[TASK DIRECTIONS] Lines from the records below that contain the word "DGND" are to be copied out.

[DATA SECTION]
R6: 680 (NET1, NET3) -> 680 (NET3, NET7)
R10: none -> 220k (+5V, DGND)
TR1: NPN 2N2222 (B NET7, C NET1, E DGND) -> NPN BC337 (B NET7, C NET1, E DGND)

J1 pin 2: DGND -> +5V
...
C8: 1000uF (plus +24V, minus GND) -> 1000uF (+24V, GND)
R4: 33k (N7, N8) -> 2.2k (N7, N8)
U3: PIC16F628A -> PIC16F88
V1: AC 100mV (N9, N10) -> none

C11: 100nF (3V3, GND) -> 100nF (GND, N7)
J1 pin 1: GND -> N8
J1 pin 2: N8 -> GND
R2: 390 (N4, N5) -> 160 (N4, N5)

[EXERCISE SOLUTION]
R10: none -> 220k (+5V, DGND)
TR1: NPN 2N2222 (B NET7, C NET1, E DGND) -> NPN BC337 (B NET7, C NET1, E DGND)
J1 pin 2: DGND -> +5V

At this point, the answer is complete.